**Image sets with object changes:**
====================

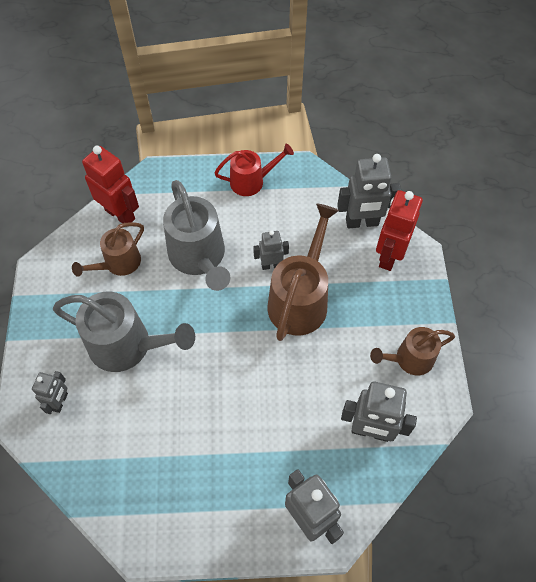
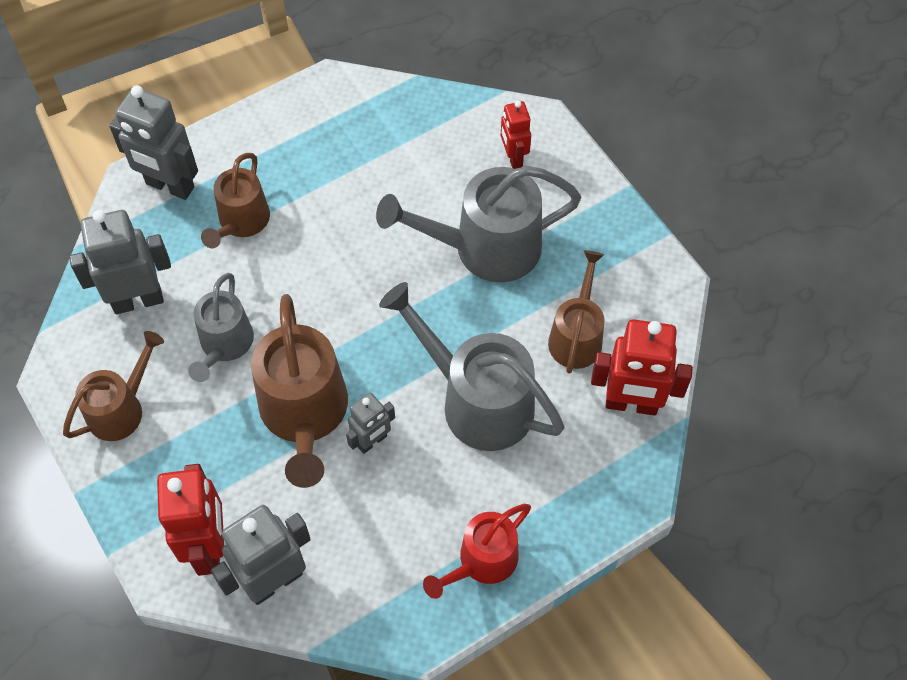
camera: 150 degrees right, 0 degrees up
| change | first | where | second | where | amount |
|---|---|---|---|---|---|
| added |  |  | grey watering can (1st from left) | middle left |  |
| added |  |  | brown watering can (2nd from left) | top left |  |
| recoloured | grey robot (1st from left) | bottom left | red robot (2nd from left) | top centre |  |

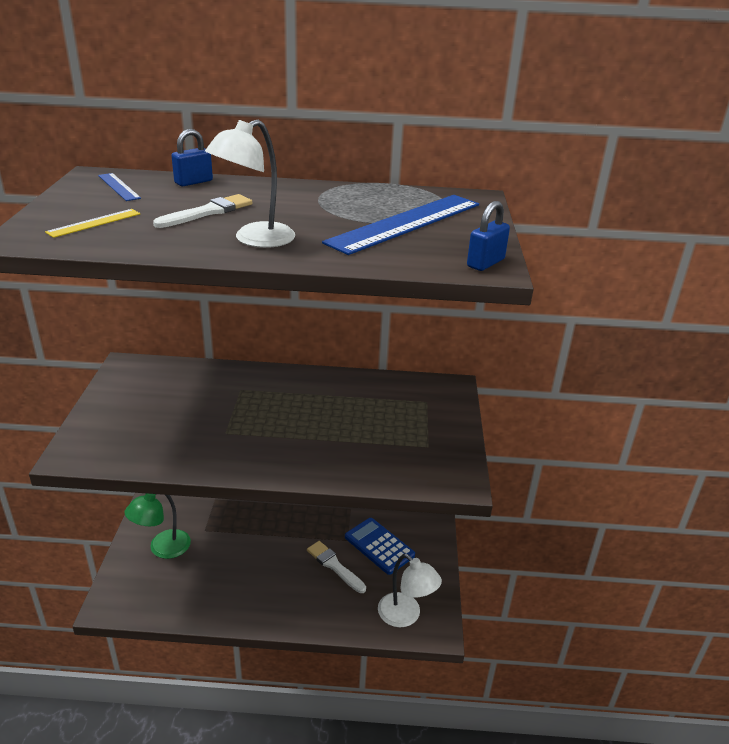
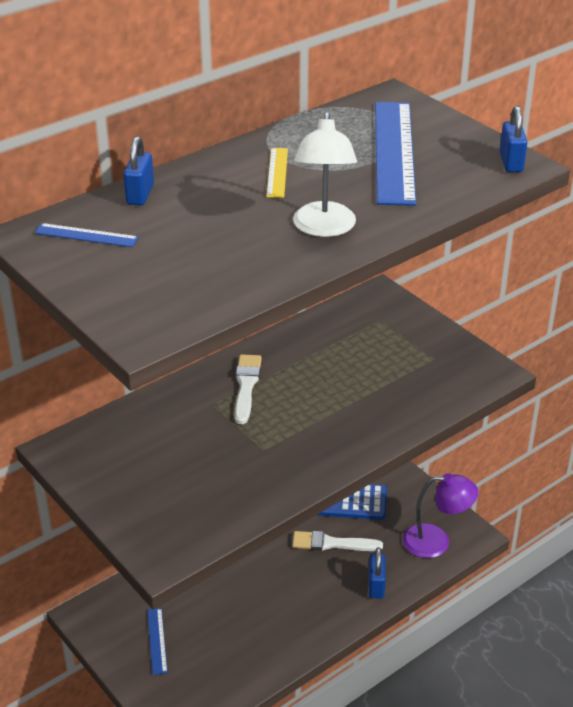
camera: 40 degrees left, 5 degrees up
| change | first | where | second | where | amount |
|---|---|---|---|---|---|
| added |  |  | blue padlock (2nd from left) | bottom centre |  |
| moved | yellow ruler | top left |  | top centre |  |
| moved | white brush (1st from left) | top left |  | centre |  |
| replaced | green lamp | bottom left | blue ruler (2nd from left) | bottom left |  |
| recoloured | white lamp (2nd from left) | bottom centre | purple lamp | bottom right |  |

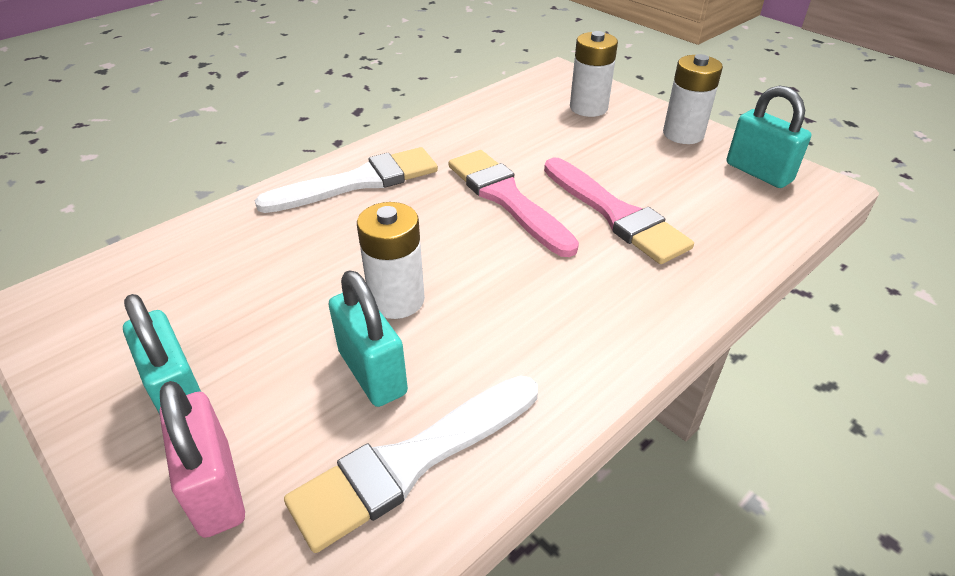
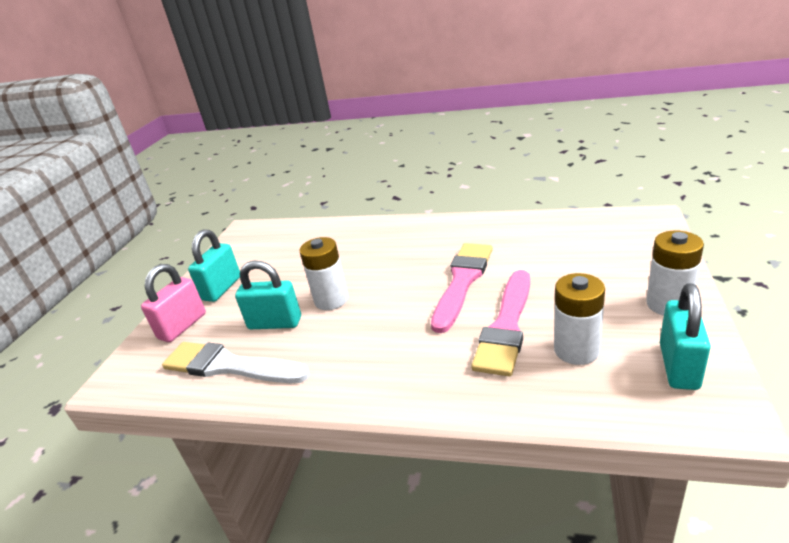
camera: 60 degrees right, 10 degrees down
| change | first | where | second | where | amount |
|---|---|---|---|---|---|
| removed | white brush (1st from left) | top centre |  |  |  |
| moved | white battery (2nd from left) | top centre |  | middle right |  |
| turned | turquoise padlock (2nd from left) | centre |  | centre | 75 degrees clockwise |

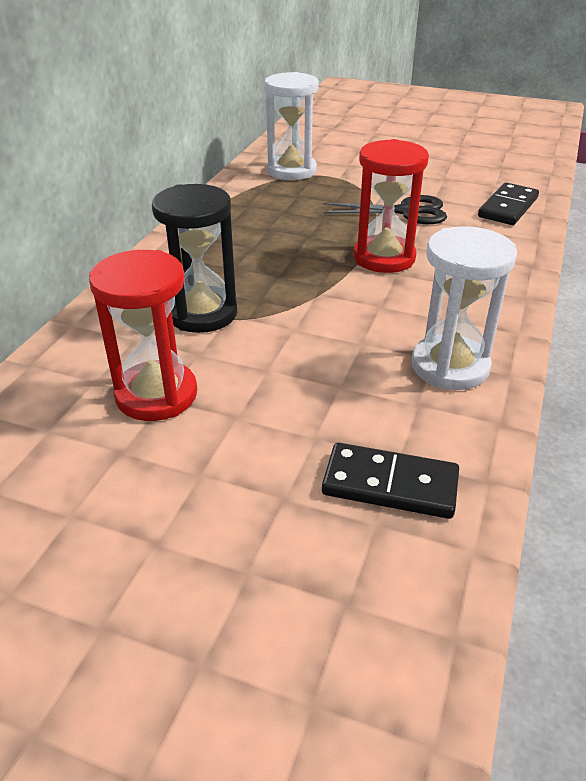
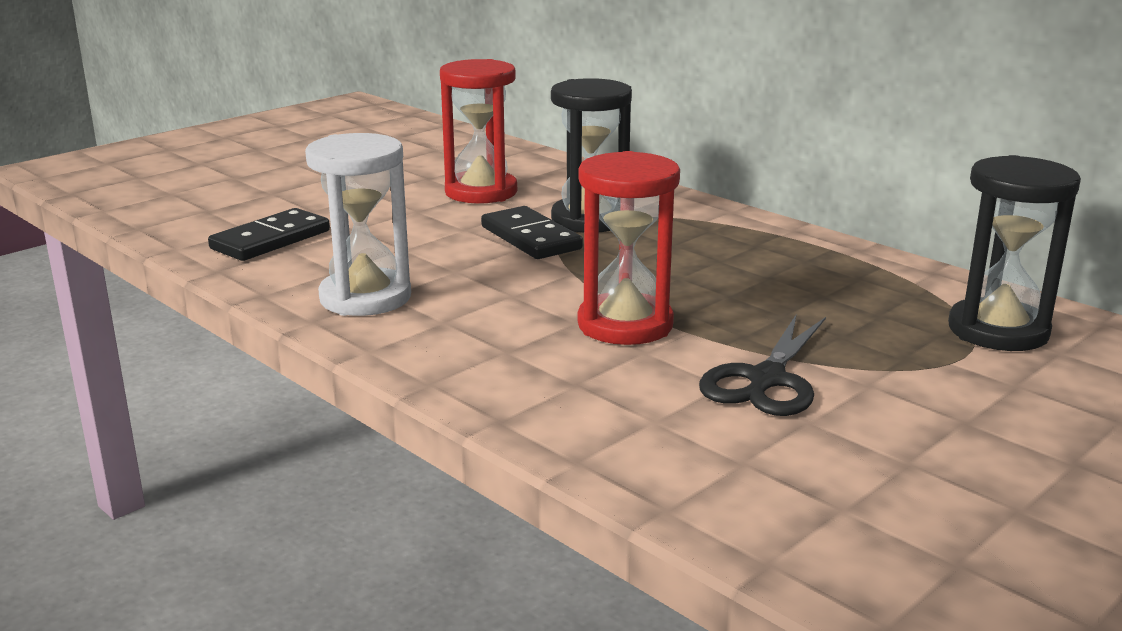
camera: 115 degrees right, 15 degrees down
| change | first | where | second | where | amount |
|---|---|---|---|---|---|
| moved | black domino (2nd from left) | top right |  | centre |  |
| recoloured | white hourglass (1st from left) | top centre | black hourglass (2nd from left) | middle right |  |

====================

**Work item:** Set down, exactly as written above, each line from the one with "recoloured | grey" through the one with "blue padlock (2nd", and skip the pictures.

**Reply:**
| recoloured | grey robot (1st from left) | bottom left | red robot (2nd from left) | top centre |  |

camera: 40 degrees left, 5 degrees up
| change | first | where | second | where | amount |
|---|---|---|---|---|---|
| added |  |  | blue padlock (2nd from left) | bottom centre |  |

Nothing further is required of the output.